_Task item:_ Establish how many lines in the material include the string "down" and report it as a lone number.

[Records supplied Boundary: Start]

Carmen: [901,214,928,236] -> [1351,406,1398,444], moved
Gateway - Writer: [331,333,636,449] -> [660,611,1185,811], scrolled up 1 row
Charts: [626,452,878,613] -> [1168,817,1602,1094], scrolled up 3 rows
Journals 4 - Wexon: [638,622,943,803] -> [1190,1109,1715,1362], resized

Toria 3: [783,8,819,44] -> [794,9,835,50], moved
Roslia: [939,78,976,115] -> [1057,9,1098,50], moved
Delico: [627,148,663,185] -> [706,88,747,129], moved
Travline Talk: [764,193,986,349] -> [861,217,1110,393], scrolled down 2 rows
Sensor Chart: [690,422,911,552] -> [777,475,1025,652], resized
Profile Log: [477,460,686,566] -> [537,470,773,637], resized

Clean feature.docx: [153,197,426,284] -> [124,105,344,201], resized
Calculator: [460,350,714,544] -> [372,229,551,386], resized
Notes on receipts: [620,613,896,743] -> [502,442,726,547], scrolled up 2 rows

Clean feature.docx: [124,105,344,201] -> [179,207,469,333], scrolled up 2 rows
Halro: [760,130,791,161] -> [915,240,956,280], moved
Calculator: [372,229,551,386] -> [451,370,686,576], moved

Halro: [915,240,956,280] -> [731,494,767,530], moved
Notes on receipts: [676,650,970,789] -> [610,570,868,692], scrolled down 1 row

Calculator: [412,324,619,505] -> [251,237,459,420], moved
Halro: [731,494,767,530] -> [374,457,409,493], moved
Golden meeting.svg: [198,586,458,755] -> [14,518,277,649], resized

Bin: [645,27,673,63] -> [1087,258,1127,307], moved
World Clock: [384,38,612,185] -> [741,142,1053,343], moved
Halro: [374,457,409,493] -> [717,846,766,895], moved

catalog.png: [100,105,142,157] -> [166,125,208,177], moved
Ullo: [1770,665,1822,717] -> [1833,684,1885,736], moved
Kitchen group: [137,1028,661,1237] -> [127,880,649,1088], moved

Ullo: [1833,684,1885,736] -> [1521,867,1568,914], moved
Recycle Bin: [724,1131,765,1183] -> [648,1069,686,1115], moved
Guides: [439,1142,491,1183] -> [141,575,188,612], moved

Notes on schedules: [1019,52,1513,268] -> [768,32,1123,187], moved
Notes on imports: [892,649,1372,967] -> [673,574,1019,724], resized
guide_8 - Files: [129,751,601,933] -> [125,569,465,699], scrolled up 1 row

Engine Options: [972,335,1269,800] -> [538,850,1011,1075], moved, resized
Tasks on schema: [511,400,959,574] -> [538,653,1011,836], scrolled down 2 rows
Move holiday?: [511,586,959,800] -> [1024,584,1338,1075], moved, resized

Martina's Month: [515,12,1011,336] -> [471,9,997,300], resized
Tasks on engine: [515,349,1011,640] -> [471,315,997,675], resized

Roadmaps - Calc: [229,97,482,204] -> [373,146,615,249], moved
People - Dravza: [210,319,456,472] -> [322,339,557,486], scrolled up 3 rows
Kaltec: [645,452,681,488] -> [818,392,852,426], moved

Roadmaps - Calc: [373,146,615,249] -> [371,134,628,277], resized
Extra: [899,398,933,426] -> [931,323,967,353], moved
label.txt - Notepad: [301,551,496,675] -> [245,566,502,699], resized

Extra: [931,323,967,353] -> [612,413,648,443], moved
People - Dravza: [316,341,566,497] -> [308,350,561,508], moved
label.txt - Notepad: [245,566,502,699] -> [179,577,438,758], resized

[Records supplied Boundary: End]

_Solution to the problem:_ 3